REQUIRED WORK
Repeat the records below exactly.

RECORDS PROVIDED
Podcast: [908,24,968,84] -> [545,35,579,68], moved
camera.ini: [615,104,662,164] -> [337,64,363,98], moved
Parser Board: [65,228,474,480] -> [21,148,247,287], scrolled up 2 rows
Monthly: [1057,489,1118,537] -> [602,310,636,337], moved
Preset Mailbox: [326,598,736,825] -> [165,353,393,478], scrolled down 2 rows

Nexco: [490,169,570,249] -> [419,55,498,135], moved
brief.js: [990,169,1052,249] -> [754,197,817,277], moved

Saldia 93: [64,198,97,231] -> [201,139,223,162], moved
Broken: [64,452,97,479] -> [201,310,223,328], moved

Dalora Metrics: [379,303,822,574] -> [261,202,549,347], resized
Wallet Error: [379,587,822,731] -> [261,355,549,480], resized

EXERCISE SOLUTION
Podcast: [908,24,968,84] -> [545,35,579,68], moved
camera.ini: [615,104,662,164] -> [337,64,363,98], moved
Parser Board: [65,228,474,480] -> [21,148,247,287], scrolled up 2 rows
Monthly: [1057,489,1118,537] -> [602,310,636,337], moved
Preset Mailbox: [326,598,736,825] -> [165,353,393,478], scrolled down 2 rows

Nexco: [490,169,570,249] -> [419,55,498,135], moved
brief.js: [990,169,1052,249] -> [754,197,817,277], moved

Saldia 93: [64,198,97,231] -> [201,139,223,162], moved
Broken: [64,452,97,479] -> [201,310,223,328], moved

Dalora Metrics: [379,303,822,574] -> [261,202,549,347], resized
Wallet Error: [379,587,822,731] -> [261,355,549,480], resized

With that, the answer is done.